**What the task requires:** Line by line, transcribe the data below exactly and pass over the images.

**Supplied data:**

+++

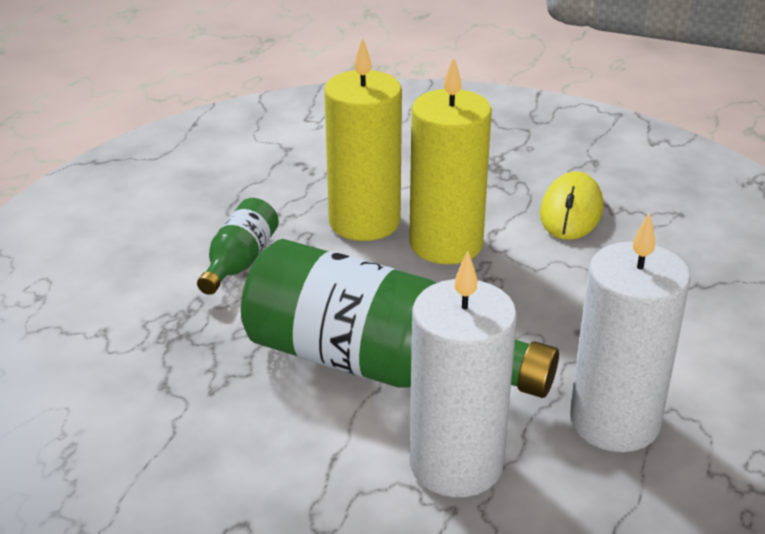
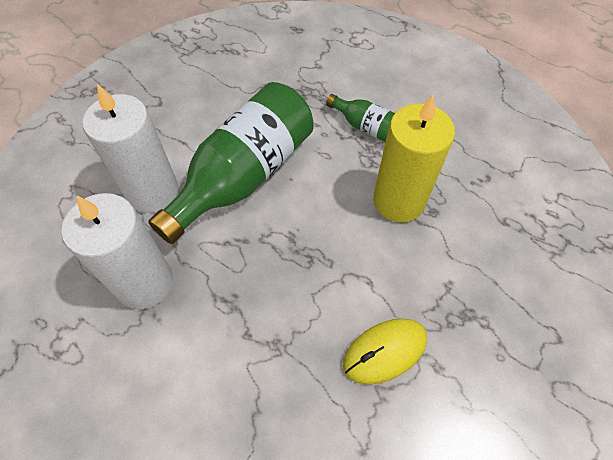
camera: 105 degrees right, 25 degrees up
yellow candle [409,57,492,264] -> none
yellow mouse [540,171,603,240] -> yellow mouse turned 60 degrees counterclockwise [343,318,427,385]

+++

**Exercise output:**
camera: 105 degrees right, 25 degrees up
yellow candle [409,57,492,264] -> none
yellow mouse [540,171,603,240] -> yellow mouse turned 60 degrees counterclockwise [343,318,427,385]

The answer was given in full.